⟨

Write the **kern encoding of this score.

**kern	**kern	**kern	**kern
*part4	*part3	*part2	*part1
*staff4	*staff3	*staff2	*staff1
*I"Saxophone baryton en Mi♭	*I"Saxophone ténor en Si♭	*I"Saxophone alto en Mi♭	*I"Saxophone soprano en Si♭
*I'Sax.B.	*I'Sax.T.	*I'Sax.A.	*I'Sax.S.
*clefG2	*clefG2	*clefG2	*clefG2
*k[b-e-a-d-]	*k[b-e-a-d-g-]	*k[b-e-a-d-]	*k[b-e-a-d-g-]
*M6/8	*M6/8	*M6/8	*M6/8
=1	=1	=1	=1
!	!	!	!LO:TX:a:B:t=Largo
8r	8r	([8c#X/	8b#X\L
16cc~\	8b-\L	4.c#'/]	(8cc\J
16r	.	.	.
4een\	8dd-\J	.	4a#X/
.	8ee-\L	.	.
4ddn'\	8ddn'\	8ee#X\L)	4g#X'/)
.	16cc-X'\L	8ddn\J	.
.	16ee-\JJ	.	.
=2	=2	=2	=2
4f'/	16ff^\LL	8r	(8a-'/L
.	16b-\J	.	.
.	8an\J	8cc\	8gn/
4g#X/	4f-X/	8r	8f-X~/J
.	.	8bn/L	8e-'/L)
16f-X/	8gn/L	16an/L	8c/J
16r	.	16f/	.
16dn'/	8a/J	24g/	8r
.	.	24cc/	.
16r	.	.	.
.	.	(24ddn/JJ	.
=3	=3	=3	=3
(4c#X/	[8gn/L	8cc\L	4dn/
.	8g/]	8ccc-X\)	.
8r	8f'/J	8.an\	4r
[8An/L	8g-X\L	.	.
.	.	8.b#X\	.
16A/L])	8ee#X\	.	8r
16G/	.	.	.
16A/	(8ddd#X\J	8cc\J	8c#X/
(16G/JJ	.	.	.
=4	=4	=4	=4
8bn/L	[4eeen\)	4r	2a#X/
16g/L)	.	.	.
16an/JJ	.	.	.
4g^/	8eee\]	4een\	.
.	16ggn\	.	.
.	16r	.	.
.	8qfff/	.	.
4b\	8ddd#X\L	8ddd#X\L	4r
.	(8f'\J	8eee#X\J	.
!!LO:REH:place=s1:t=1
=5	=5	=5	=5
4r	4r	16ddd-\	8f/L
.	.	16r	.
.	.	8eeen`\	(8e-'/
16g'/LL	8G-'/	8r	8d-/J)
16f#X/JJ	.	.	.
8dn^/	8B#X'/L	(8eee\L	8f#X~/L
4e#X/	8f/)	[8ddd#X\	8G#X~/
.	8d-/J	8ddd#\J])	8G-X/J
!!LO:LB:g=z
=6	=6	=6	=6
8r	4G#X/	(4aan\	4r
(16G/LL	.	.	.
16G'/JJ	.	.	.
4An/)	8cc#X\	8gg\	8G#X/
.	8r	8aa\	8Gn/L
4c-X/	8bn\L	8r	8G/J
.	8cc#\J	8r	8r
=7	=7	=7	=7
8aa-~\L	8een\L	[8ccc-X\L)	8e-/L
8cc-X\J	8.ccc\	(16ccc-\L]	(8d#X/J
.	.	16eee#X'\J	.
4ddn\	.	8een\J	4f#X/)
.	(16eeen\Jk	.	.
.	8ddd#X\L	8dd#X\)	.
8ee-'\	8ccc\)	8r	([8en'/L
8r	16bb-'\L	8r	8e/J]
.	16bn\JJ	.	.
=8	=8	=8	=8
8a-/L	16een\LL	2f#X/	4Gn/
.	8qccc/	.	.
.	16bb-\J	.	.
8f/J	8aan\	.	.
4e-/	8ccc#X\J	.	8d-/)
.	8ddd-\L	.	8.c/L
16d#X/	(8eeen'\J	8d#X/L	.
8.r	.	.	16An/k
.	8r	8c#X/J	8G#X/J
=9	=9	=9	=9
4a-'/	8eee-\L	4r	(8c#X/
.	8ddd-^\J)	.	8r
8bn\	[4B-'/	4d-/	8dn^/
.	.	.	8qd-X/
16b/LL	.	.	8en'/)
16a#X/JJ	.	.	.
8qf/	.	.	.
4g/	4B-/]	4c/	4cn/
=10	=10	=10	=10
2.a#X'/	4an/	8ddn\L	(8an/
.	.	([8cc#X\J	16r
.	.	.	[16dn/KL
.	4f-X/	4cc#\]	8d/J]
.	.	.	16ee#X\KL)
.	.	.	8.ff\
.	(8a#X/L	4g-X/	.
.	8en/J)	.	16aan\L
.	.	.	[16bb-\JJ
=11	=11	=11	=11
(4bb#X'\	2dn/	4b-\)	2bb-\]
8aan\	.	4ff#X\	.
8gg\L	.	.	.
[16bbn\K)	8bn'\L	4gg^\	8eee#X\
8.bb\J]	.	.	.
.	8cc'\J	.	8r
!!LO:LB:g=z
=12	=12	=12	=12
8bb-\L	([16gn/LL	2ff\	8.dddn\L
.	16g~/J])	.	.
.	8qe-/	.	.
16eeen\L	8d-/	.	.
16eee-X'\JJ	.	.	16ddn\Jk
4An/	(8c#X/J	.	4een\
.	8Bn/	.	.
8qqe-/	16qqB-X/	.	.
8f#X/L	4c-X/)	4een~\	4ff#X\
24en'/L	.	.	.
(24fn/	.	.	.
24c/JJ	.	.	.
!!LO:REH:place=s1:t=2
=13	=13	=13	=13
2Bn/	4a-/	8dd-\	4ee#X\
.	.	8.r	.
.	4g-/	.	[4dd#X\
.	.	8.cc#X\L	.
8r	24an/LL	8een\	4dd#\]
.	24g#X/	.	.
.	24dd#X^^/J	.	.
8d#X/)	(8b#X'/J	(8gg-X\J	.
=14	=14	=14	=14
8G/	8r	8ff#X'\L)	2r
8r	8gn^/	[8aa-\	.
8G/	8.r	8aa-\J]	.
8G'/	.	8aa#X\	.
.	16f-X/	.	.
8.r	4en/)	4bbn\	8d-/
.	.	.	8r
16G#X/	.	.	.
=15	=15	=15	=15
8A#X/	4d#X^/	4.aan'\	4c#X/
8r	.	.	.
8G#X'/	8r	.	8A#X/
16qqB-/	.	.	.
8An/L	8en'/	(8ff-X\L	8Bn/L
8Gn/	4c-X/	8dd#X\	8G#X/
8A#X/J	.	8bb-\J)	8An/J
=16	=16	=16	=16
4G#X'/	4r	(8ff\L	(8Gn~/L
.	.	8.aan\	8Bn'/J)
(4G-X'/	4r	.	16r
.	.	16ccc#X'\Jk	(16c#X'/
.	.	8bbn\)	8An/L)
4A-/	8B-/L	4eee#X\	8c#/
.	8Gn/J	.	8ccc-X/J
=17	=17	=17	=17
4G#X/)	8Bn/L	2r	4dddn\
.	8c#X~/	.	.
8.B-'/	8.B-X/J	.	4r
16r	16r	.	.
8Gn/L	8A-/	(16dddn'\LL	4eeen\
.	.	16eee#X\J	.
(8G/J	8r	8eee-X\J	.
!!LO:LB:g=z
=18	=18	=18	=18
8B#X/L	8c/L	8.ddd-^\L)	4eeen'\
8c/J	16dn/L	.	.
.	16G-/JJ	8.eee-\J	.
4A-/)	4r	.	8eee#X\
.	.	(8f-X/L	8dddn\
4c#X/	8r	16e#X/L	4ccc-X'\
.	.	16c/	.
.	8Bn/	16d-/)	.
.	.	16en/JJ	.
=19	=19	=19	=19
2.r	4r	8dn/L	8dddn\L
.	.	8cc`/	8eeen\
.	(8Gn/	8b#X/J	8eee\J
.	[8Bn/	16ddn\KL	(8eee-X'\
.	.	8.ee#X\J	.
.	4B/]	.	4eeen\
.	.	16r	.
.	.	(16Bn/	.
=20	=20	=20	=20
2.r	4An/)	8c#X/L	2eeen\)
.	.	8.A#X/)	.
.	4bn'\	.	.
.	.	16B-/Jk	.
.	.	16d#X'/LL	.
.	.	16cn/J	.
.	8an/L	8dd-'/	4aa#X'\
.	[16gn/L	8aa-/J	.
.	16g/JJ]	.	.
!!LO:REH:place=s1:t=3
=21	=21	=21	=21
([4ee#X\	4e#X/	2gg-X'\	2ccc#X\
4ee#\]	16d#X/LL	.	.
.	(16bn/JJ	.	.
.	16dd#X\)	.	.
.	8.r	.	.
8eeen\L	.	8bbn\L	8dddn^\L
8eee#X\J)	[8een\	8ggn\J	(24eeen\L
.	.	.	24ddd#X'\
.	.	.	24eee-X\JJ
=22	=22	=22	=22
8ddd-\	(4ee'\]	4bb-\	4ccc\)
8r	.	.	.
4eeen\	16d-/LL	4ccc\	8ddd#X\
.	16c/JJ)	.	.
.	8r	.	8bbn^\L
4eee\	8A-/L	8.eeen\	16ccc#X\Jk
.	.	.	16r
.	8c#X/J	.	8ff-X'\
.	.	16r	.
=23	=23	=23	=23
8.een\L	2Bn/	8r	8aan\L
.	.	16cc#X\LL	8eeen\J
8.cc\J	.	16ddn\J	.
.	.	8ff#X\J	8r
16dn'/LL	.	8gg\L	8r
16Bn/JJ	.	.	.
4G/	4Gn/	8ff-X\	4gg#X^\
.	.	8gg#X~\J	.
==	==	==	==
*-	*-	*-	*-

⟩

### Exercise description:
Locate each line in the entries above that contains the string "kern" and copy it out in full.

### Output:
Write the **kern encoding of this score.
**kern	**kern	**kern	**kern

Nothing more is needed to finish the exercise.